Exercise instructions: Take the line with "klepsydra (pomarańczowy) <436, 402, 602, 728>" as the first line and the last line of the data as the final one. Write out those lines exactly, and no others.

Information provided:

__________

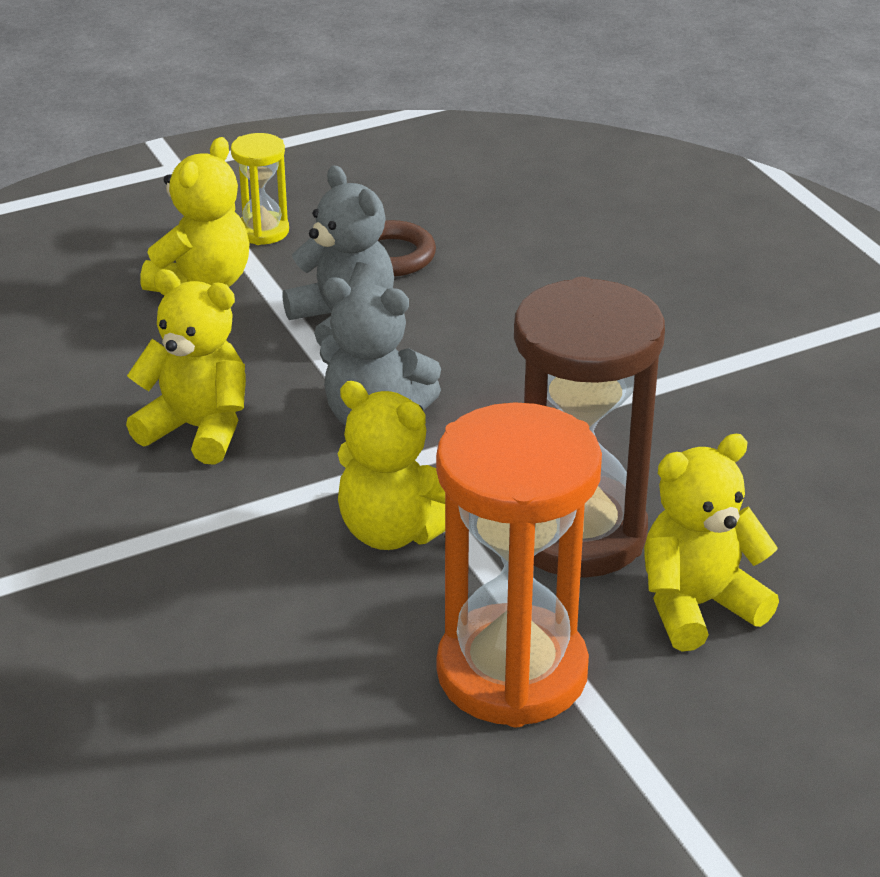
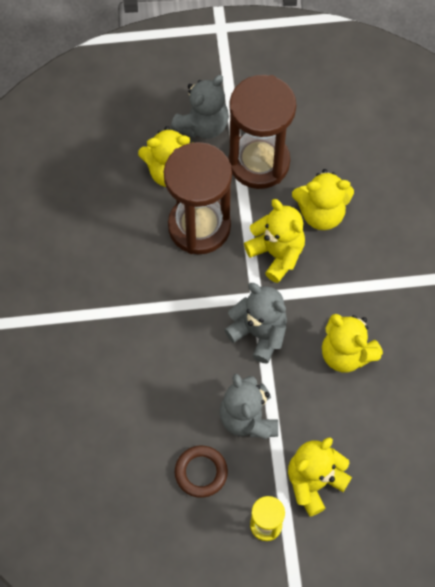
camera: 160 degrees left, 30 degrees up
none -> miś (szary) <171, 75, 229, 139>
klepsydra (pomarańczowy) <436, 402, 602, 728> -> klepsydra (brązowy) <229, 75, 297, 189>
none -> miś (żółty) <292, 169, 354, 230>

__________

Solution below:
klepsydra (pomarańczowy) <436, 402, 602, 728> -> klepsydra (brązowy) <229, 75, 297, 189>
none -> miś (żółty) <292, 169, 354, 230>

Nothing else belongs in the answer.